EXERCISE REQUIREMENTS »
The copy has to match the data exactly and leave out every picture.

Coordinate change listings
________
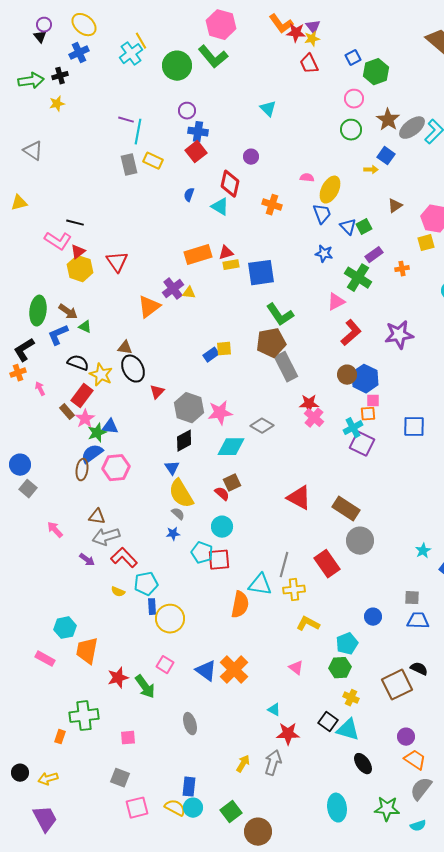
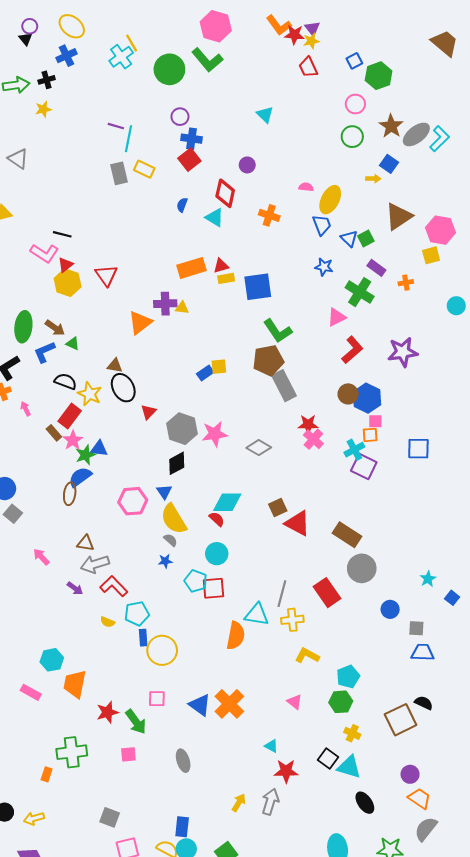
brown triangle: (395, 206) -> (398, 216), size x1.8
purple rectangle: (374, 255) -> (376, 268), turned 72
purple cross: (173, 289) -> (165, 304), turned 35
cyan diamond: (231, 447) -> (227, 502), moved
pink hexagon: (116, 468) -> (133, 501), moved
brown square: (232, 483) -> (278, 507), moved
blue circle: (373, 617) -> (390, 609), moved
pink square: (165, 665) -> (157, 699), turned -30
pink square: (128, 738) -> (128, 754), moved

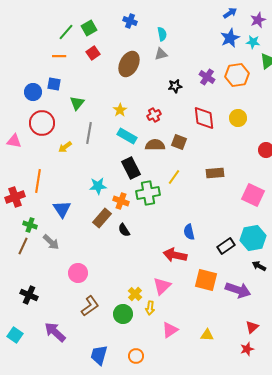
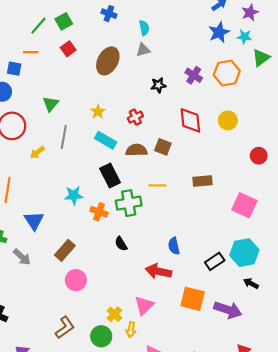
blue square: (54, 84) -> (14, 69), moved
yellow line: (174, 177) -> (157, 185), turned 56
brown rectangle: (102, 218) -> (65, 250), moved
black semicircle: (124, 230) -> (121, 244), moved
pink circle: (78, 273) -> (76, 280), moved

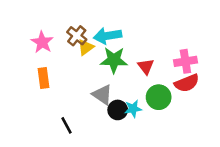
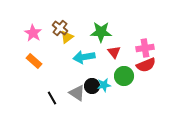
________
EXPECTED OUTPUT »
brown triangle: (395, 206) -> (398, 216), size x1.8
purple rectangle: (374, 255) -> (376, 268), turned 72
purple cross: (173, 289) -> (165, 304), turned 35
cyan diamond: (231, 447) -> (227, 502), moved
pink hexagon: (116, 468) -> (133, 501), moved
brown square: (232, 483) -> (278, 507), moved
blue circle: (373, 617) -> (390, 609), moved
pink square: (165, 665) -> (157, 699), turned -30
pink square: (128, 738) -> (128, 754), moved

blue square: (54, 84) -> (14, 69), moved
yellow line: (174, 177) -> (157, 185), turned 56
brown rectangle: (102, 218) -> (65, 250), moved
black semicircle: (124, 230) -> (121, 244), moved
pink circle: (78, 273) -> (76, 280), moved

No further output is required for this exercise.